§ **Your task**: Your answer should consist of each line below that contains the string "none".
(Beginning of Extracted material)
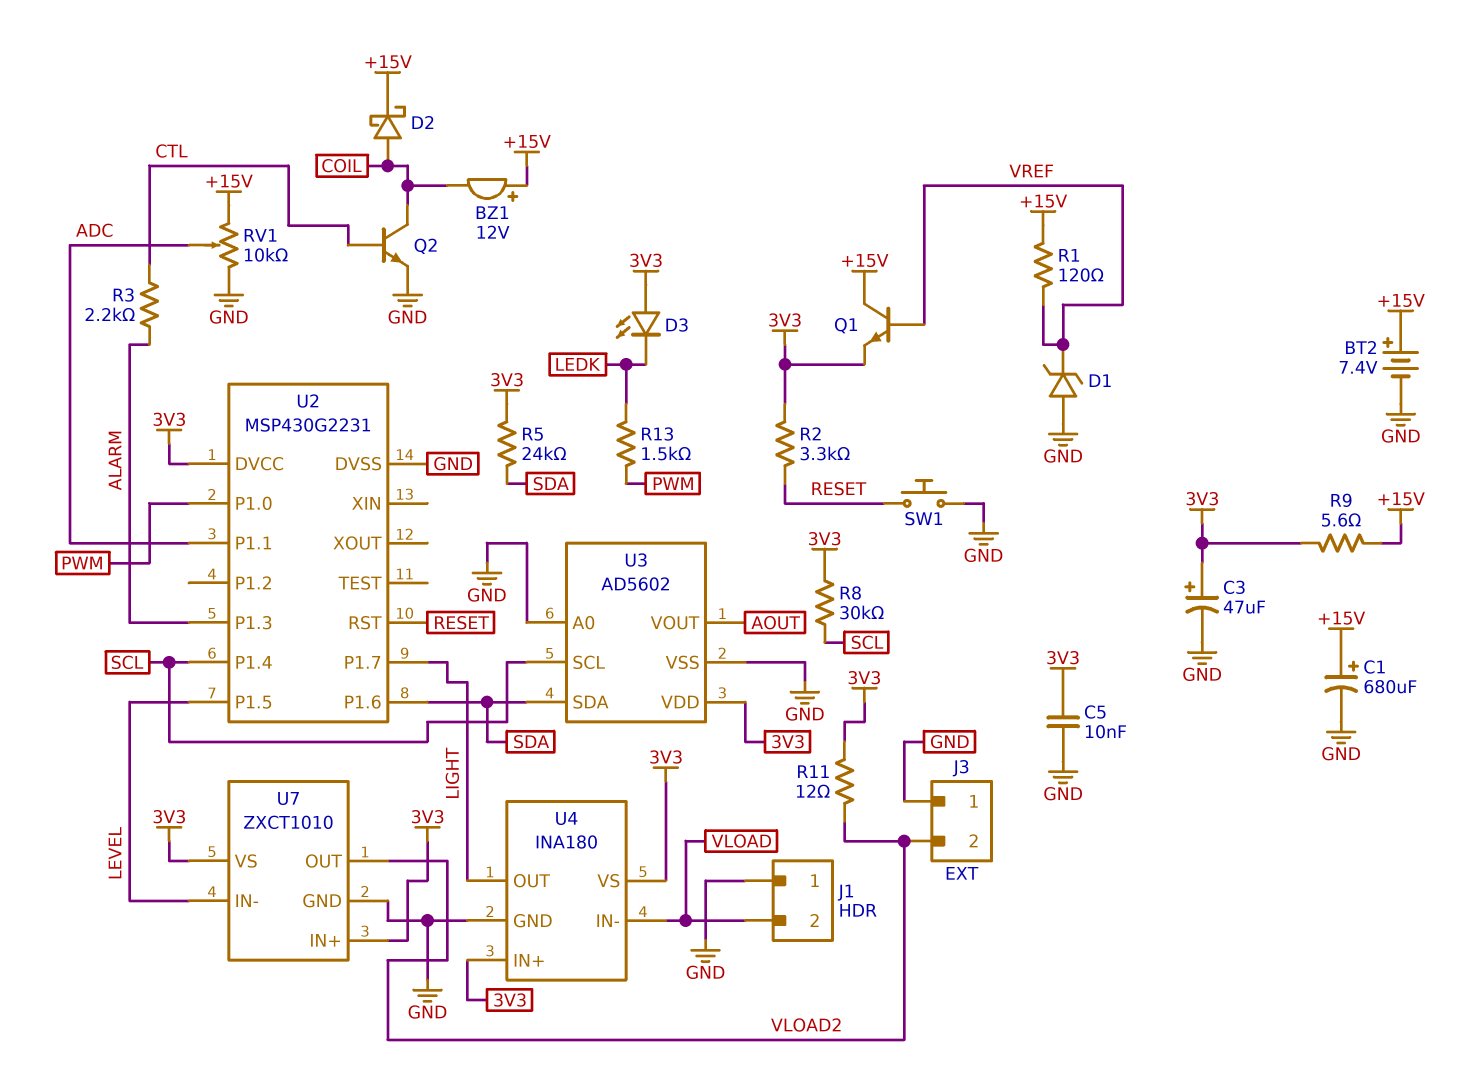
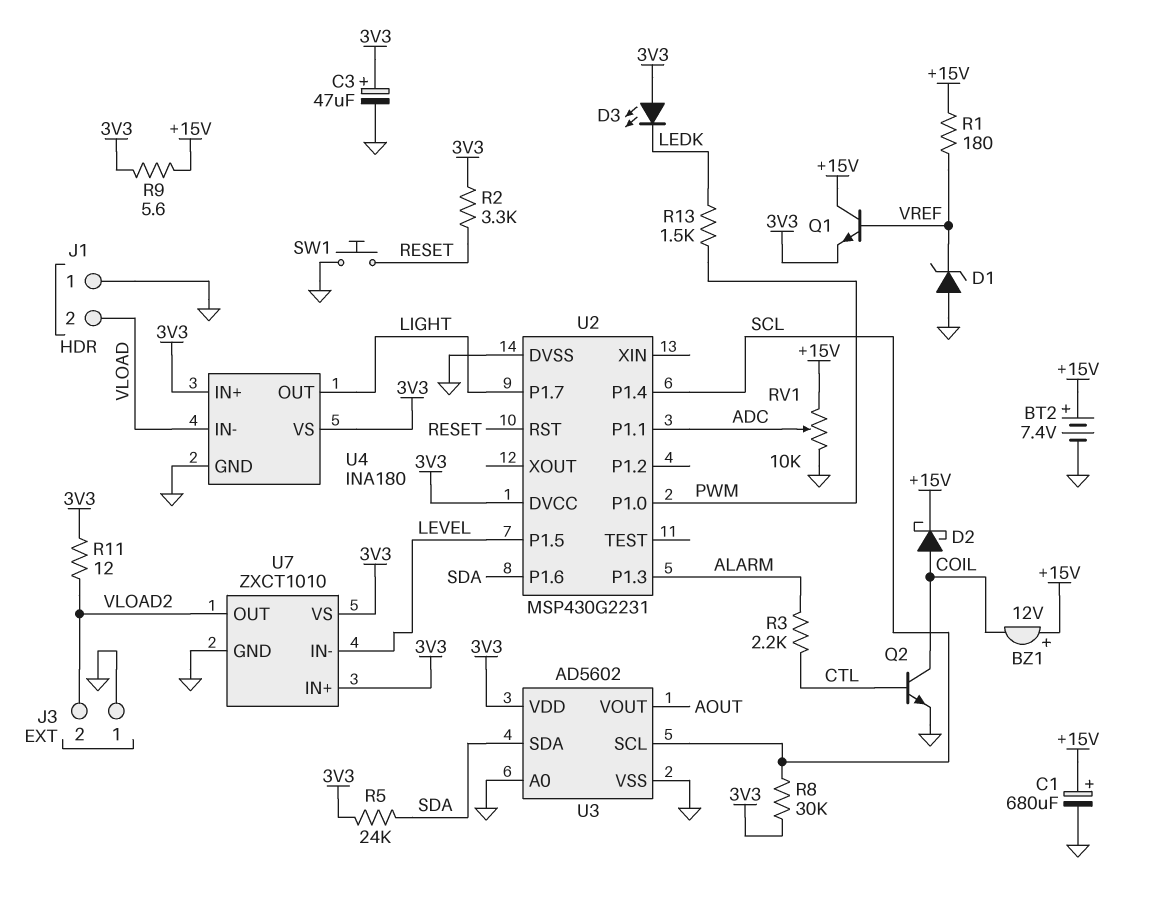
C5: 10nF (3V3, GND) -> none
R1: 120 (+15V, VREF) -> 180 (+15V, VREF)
(End of Extracted material)
(Beginning of Extracted material)
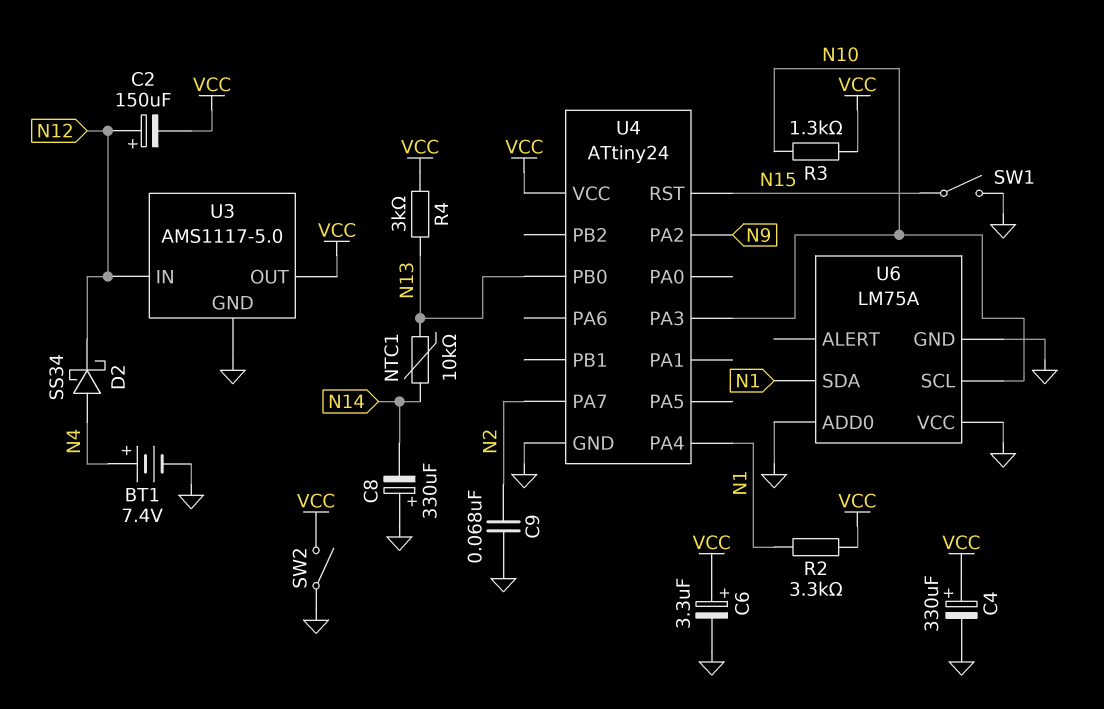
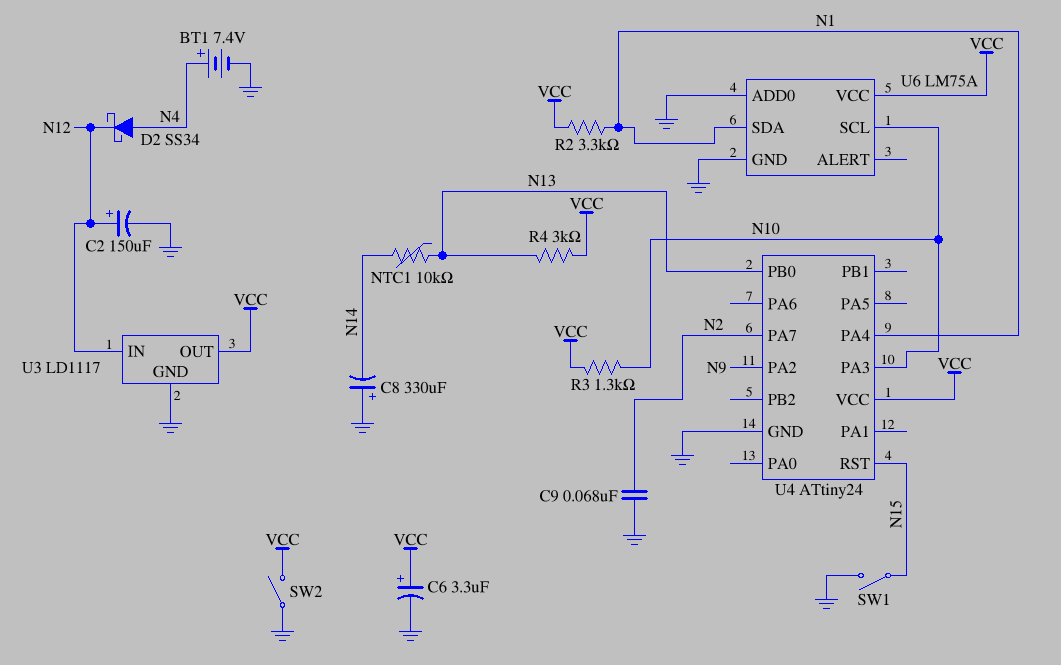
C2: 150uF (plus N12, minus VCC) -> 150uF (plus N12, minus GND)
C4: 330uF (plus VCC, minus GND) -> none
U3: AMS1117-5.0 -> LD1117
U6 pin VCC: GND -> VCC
(End of Extracted material)
§ **Written solution**:
C5: 10nF (3V3, GND) -> none
C4: 330uF (plus VCC, minus GND) -> none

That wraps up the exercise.